**Instructions for the task:** Please take the lines from the one holding "orange brick C2" through the one holding "brown brick H4:H5" in the data below and copy them exactly.

**Extracted information:**

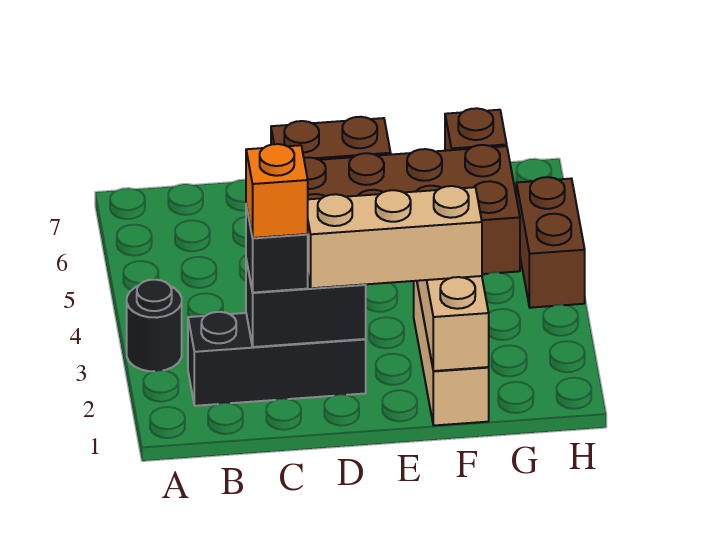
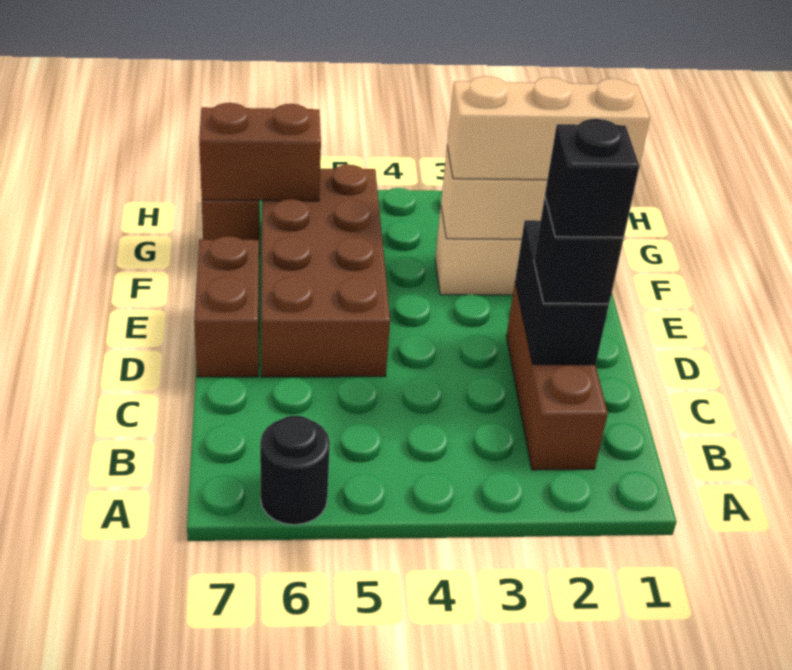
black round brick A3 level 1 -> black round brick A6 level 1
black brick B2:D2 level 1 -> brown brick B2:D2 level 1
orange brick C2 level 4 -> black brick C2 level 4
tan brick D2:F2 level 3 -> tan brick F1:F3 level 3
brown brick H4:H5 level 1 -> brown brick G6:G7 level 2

==

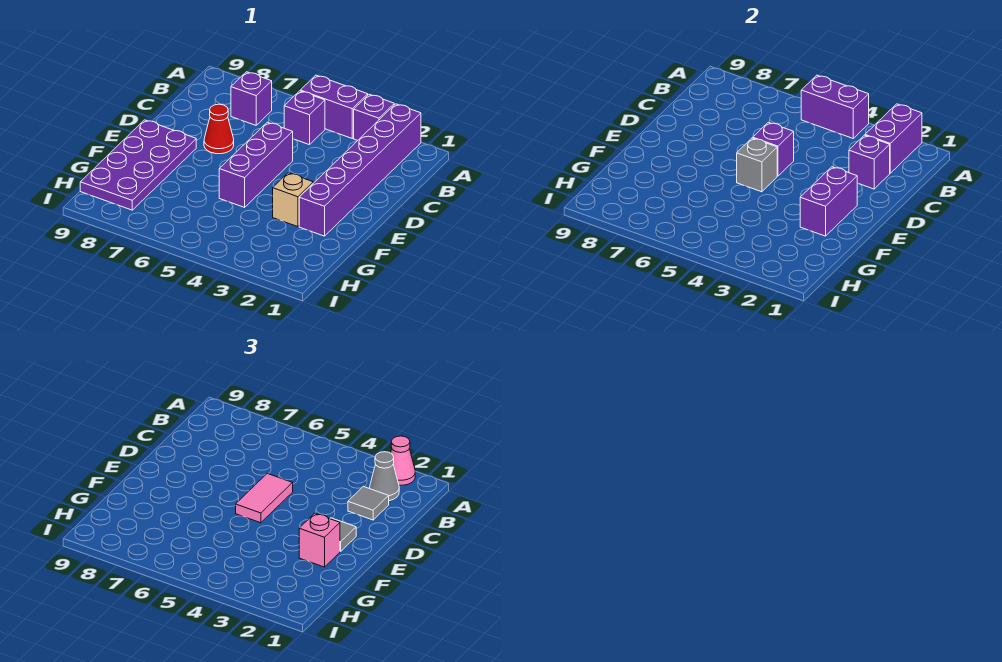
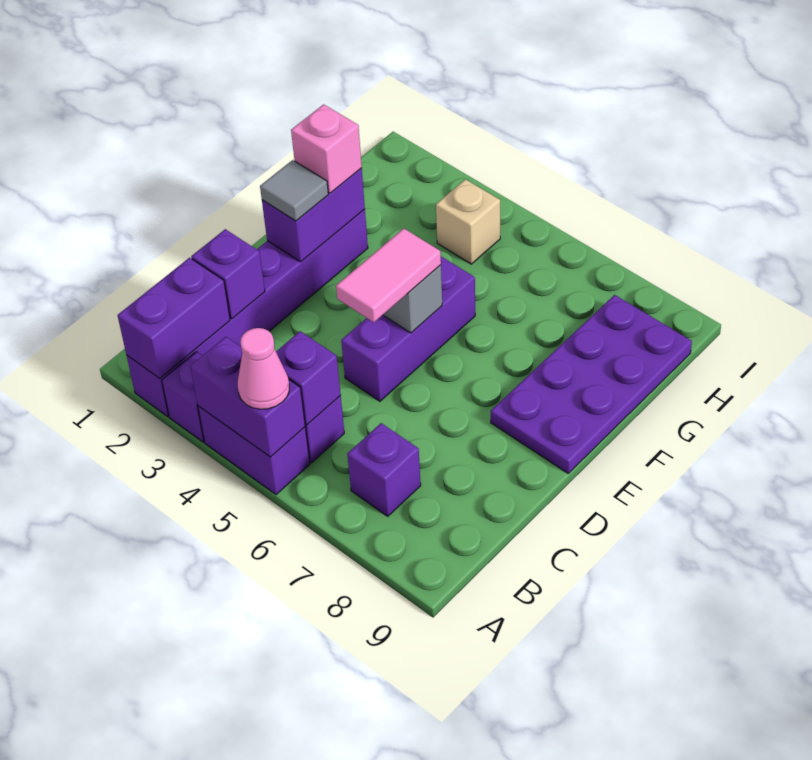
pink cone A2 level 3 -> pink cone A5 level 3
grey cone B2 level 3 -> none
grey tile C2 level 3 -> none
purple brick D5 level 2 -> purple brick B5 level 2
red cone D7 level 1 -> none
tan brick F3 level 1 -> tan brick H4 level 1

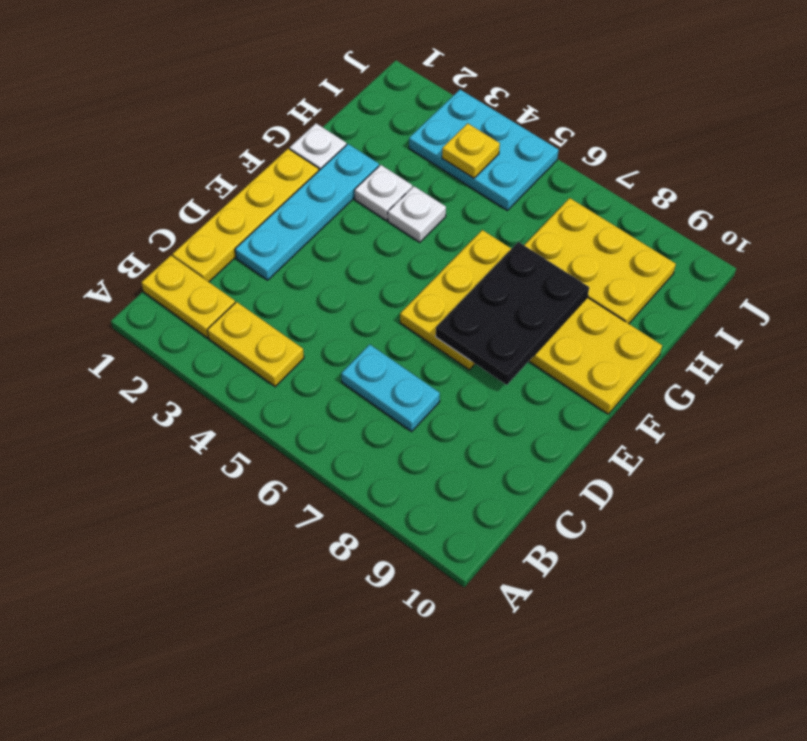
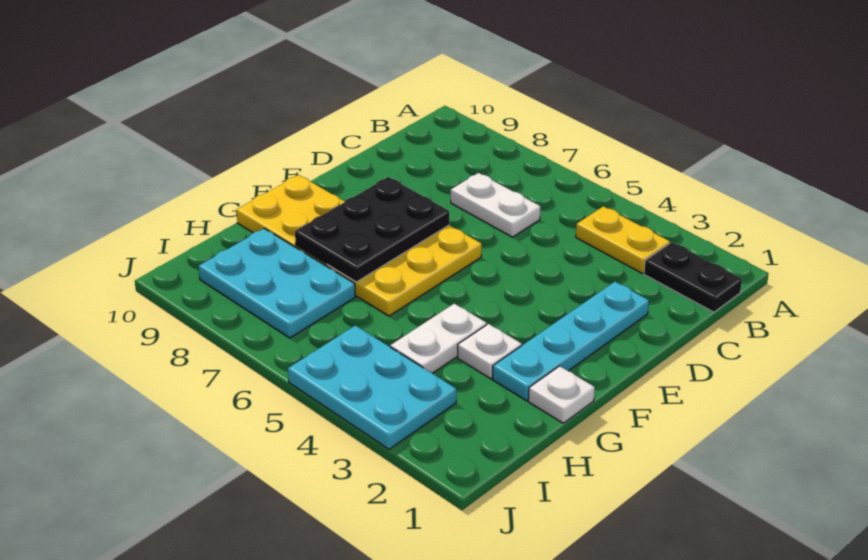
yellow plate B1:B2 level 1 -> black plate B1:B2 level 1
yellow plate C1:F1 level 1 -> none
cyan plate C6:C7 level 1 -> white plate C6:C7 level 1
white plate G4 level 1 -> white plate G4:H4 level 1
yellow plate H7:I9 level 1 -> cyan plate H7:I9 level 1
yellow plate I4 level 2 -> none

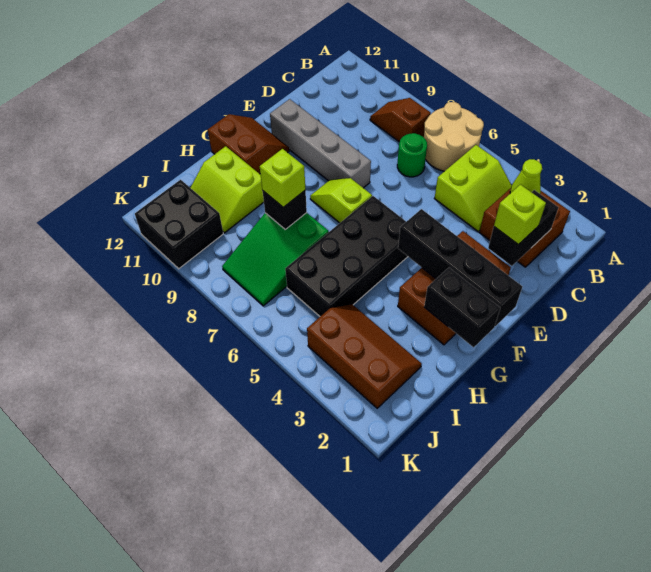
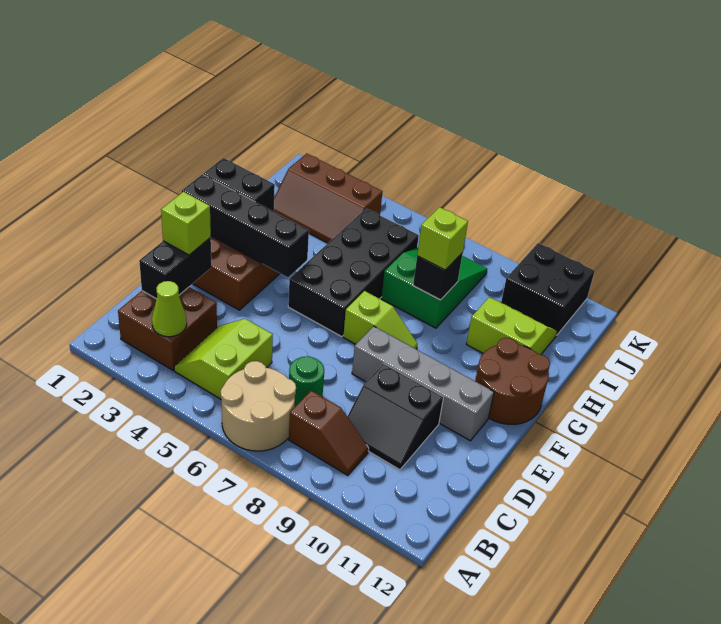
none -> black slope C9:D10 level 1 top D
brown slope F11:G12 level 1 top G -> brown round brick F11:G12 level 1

**Answer box:**
orange brick C2 level 4 -> black brick C2 level 4
tan brick D2:F2 level 3 -> tan brick F1:F3 level 3
brown brick H4:H5 level 1 -> brown brick G6:G7 level 2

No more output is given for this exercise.